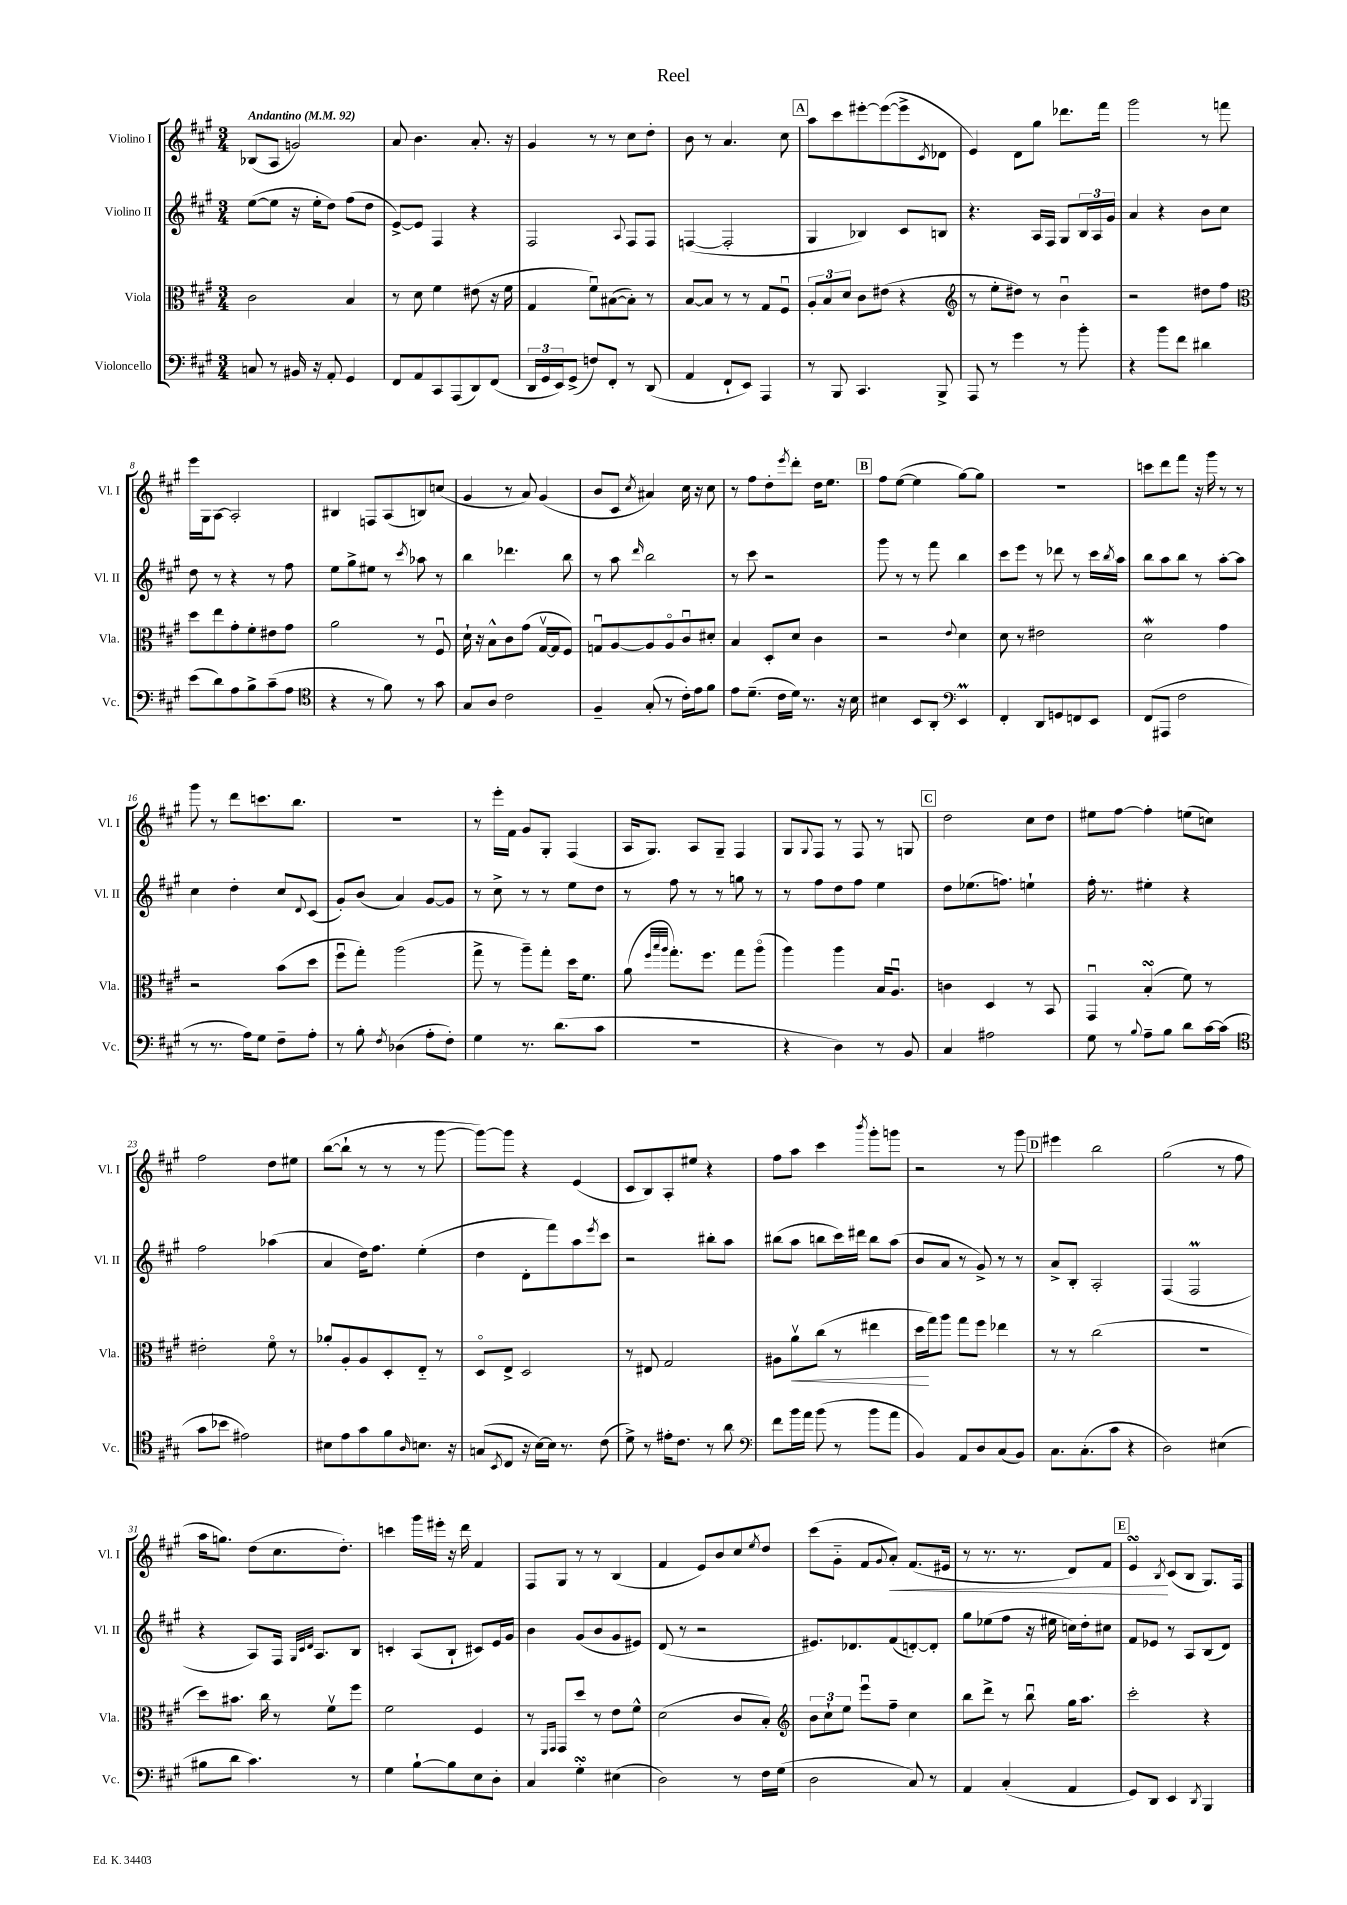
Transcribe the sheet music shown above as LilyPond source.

\header { title = "Reel" }
<<
\new StaffGroup <<
\new Staff = "s0" \with { instrumentName = "Violino I" shortInstrumentName = "Vl. I" } {
    \clef treble \key a \major \numericTimeSignature \time 3/4 \tempo "Andantino" 4 = 92
    bes8( a8 g'2) |
    a'8 b'4. a'8.-. r16 |
    gis'4 r8 r8 cis''8 d''8-. |
    b'8 r8 a'4. cis''8 |
    \mark \markup { \box "A" } a''8 cis'''8 eis'''8~-. eis'''8~( eis'''8-> \acciaccatura { cis'8 } des'8 |
    e'4) d'8 gis''8 des'''8. fis'''16 |
    gis'''2 r8 f'''8 |
    e'''16 gis16 a8~ a2-. |
    bis4 f8 a8( b8) c''8( |
    gis'4 r8 a'8) gis'4( |
    b'8 cis'8 \acciaccatura { cis''8 } ais'4) cis''16 r16 cis''8 |
    r8 fis''8 d''8-. \acciaccatura { e'''8 } d'''8-. d''16 e''8. |
    \mark \markup { \box "B" } fis''8 e''8~( e''4 gis''8~) gis''8 |
    R2. |
    c'''8 d'''8 fis'''8 r16 gis'''16 r8 r8 |
    gis'''8 r8 d'''8 c'''8. b''8. |
    R2. |
    r8 e'''16-. fis'16 gis'8 gis8-. fis4( |
    a16 gis8.) a8 gis8-- fis4 |
    gis8 \appoggiatura { gis8 } fis8 r8 fis8 r8 g8 |
    \mark \markup { \box "C" } d''2 cis''8 d''8 |
    eis''8 fis''8~ fis''4-. e''8( c''8) |
    fis''2 d''8 eis''8 |
    b''8~( b''8-! r8 r8 r8 gis'''8~ |
    gis'''8~) gis'''8 r4 e'4( |
    cis'8 b8) a8-. eis''8 r4 |
    fis''8 a''8 cis'''4 \acciaccatura { b'''8 } gis'''8-. g'''8 |
    r2 r8 gis'''8 |
    \mark \markup { \box "D" } eis'''4 b''2 |
    gis''2( r8 fis''8 |
    a''16 g''8.) d''8( cis''8. d''8.-.) |
    c'''4 gis'''16 eis'''16-. r16 d'''16 fis'4 |
    fis8 gis8 r8 r8 b4( |
    fis'4 e'8) b'8 cis''8 \acciaccatura { e''8 } d''8 |
    cis'''8( gis'8-_ fis'8 \appoggiatura { gis'8 } a'8-.\<) fis'8.( eis'16 |
    r8 r8. r8. d'8) fis'8 |
    \mark \markup { \box "E" } e'4\turn\! \acciaccatura { b8 } cis'8( b8 gis8.) fis16 \bar "|." |
}
\new Staff = "s1" \with { instrumentName = "Violino II" shortInstrumentName = "Vl. II" } {
    \clef treble \key a \major \numericTimeSignature \time 3/4
    e''8~( e''8 r16 e''16-. d''8) fis''8( d''8 |
    e'8~->) e'8 fis4 r4 |
    fis2 \appoggiatura { a8 } fis8 fis8 |
    f4~( f2-. |
    \mark \markup { \box "A" } gis4 bes4) cis'8 b8 |
    r4. a16 fis16 gis8 \tuplet 3/2 { b16 a16 gis'16 } |
    a'4 r4 b'8 cis''8 |
    d''8 r8 r4 r8 fis''8 |
    e''8 gis''8-> eis''8 r8 \acciaccatura { cis'''8 } aes''8 r8 |
    b''4 des'''4. b''8 |
    r8 a''8 \grace { d'''16 } b''2 |
    r8 cis'''8 r2 |
    \mark \markup { \box "B" } gis'''8 r8 r8 fis'''8 b''4 |
    cis'''8 e'''8 r8 des'''8 r8 cis'''16 \acciaccatura { b''8 } a''16 |
    b''8 a''8 b''8 r8 a''8~-. a''8 |
    cis''4 d''4-. cis''8 \appoggiatura { d'8 } cis'8( |
    gis'8-.) b'8( a'4) gis'8~ gis'8 |
    r8 cis''8-> r8 r8 e''8 d''8 |
    r8 fis''8 r8 r8 g''8 r8 |
    r8 fis''8 d''8 fis''8 e''4 |
    \mark \markup { \box "C" } d''8 ees''8.( f''8.) e''4-! |
    fis''16-. r8. eis''4-. r4 |
    fis''2 aes''4( |
    a'4 d''16) fis''8. e''4-.( |
    d''4 d'8-. fis'''8) a''8 \acciaccatura { e'''8 } cis'''8 |
    r2 bis''8-. a''8 |
    bis''8( a''8 b''8 cis'''16) dis'''16 b''8 a''8( |
    b'8 a'8 r8 gis'8->) r8 r8 |
    \mark \markup { \box "D" } a'8-> b8-. a2-. |
    fis4( fis2\prall |
    r4 a8) fis16 \grace { gis32 cis'32 d'32 } a8. b8 |
    c'4-. a8( b8-! cis'8) e'16 gis'16 |
    b'4 gis'8( b'8 gis'8 eis'8) |
    d'8( r8 r2 |
    eis'8.) des'8. fis'8( d'8~-.) d'8-. |
    gis''8 ees''8( fis''8 r16 eis''16 c''16) d''16-. cis''8 |
    \mark \markup { \box "E" } fis'8 ees'8 r8 a8 b8( d'8) \bar "|." |
}
\new Staff = "s2" \with { instrumentName = "Viola" shortInstrumentName = "Vla." } {
    \clef alto \key a \major \numericTimeSignature \time 3/4
    cis'2 b4 |
    r8 d'8 fis'4 eis'8( r16 fis'16 |
    gis4 fis'8\downbow) bis8~( bis8-.) r8 |
    b8~ b8 r8 r8 gis8 fis8\downbow |
    \mark \markup { \box "A" } \tuplet 3/2 { a8-. b8 d'8 } cis'8 eis'8( r4 |
    \clef treble r8 e''8-. dis''8) r8 b'4\downbow |
    r2 dis''8 fis''8 |
    \clef alto d''8 e''8 gis'8-. fis'8-. eis'8 gis'8 |
    a'2 r8 fis8\downbow |
    d'16-! r16 b8-^ cis'8 gis'8( gis16~\upbow gis16 fis8) |
    g8\downbow a8~ a8 a8\flageolet cis'8\downbow dis'8-. |
    b4 d8-. d'8 cis'4 |
    \mark \markup { \box "B" } r2 \appoggiatura { e'8 } d'4 |
    d'8 r8 eis'2 |
    d'2\mordent gis'4 |
    r2 b'8( d''8 |
    fis''8\downbow gis''8-.) a''2( |
    gis''8-> r8 a''8--) gis''8-. d''16 fis'8. |
    a'8( \grace { fis''32 b''32 a''32 } gis''8.-.) fis''8. gis''8 a''8\flageolet( |
    a''4) a''4 b16 a8.\downbow |
    \mark \markup { \box "C" } c'4 d4 r8 b,8 |
    gis,4\downbow b4-.\turn( fis'8) r8 |
    eis'2-. fis'8\flageolet r8 |
    aes'8-. a8-. a8 d8-. e8-_ r8 |
    d8\flageolet e8-> d2 |
    r8 eis8 gis2 |
    ais8 a'8\upbow\< cis''8( r8 eis''4 |
    d''16\! gis''16) a''8 gis''8 fis''8 ees''4 |
    \mark \markup { \box "D" } r8 r8 cis''2( |
    R2. |
    d''8) bis'8. cis''16 r8 fis'8\upbow fis''8 |
    fis'2 fis4 |
    r8 \grace { fis,16 gis,16 } gis,8 d''8 r8 e'8 fis'8-^ |
    d'2( cis'8 b8-.) |
    \clef treble \tuplet 3/2 { b'8 cis''8-! e''8 } e'''8\downbow fis''8-- cis''4 |
    b''8 d'''8-> r8 b''8\downbow gis''16 a''8. |
    \mark \markup { \box "E" } cis'''2-. r4 \bar "|." |
}
\new Staff = "s3" \with { instrumentName = "Violoncello" shortInstrumentName = "Vc." } {
    \clef bass \key a \major \numericTimeSignature \time 3/4
    c8 r8 bis,16 r16 a,8-. gis,4 |
    fis,8 a,8 cis,8 a,,8( d,8) fis,8( |
    \tuplet 3/2 { d,16 gis,16 e,16) } gis,8->( f8) fis,8-. r8 d,8( |
    a,4 fis,8-! e,8) a,,4 |
    \mark \markup { \box "A" } r8 b,,8 cis,4. b,,8-> |
    a,,8 r8 gis'4 r8 b'8-. |
    r4 b'8 fis'8 dis'4 |
    e'8( d'8) a8 b8-> cis'8--( a8 |
    \clef tenor r4 r8 fis'8) r8 gis'8 |
    gis8 a8 cis'2 |
    fis4-- gis8-.( r8 cis'16-.) e'16 fis'8 |
    e'8 d'8.--( cis'16 d'16) r8. r16 b16 |
    \mark \markup { \box "B" } bis4 b,8 a,8-. \clef bass e,4\prall |
    fis,4-. d,8 g,8 f,8 e,8 |
    fis,8( ais,,8 fis2 |
    r8 r8. a16) gis8 fis8-- a8-. |
    r8 b8-. \acciaccatura { fis8 } des4( a8-. fis8-.) |
    gis4 r8. d'8.( cis'8 |
    R2. |
    r4 d4) r8 b,8 |
    \mark \markup { \box "C" } cis4 ais2 |
    gis8 r8 \appoggiatura { b8 } a8-- b8 d'8 cis'16~ cis'16( |
    \clef tenor gis'8 bes'8 eis'2) |
    bis8 e'8 gis'8 fis'8 \grace { a16 } b8. r16 |
    g8( \acciaccatura { b,8 } cis8 r16 b16~) b16 r8. cis'8( |
    d'8->) r8 eis'16-. cis'8. r8 a'8 |
    \clef bass fis'8 b'16 a'16 b'8( r8 b'8 a'8 |
    b,4) a,8 d8 cis8( b,8) |
    \mark \markup { \box "D" } cis8. cis8.-.( cis'8 r4 |
    d2) eis4( |
    bis8 d'8 cis'4.) r8 |
    gis4 b8~-! b8 e8 d8-. |
    cis4 gis4-.\turn eis4( |
    d2) r8 fis16 gis16( |
    d2 cis8) r8 |
    a,4 cis4-.( a,4 |
    \mark \markup { \box "E" } gis,8) d,8 e,4 \acciaccatura { d,8 } b,,4 \bar "|." |
}
>>
>>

§ Short problem:
Locate every line in the items above that contains the string "prall", and copy each of those lines.

§ Task response:
    fis4( fis2\prall |
    \mark \markup { \box "B" } bis4 b,8 a,8-. \clef bass e,4\prall |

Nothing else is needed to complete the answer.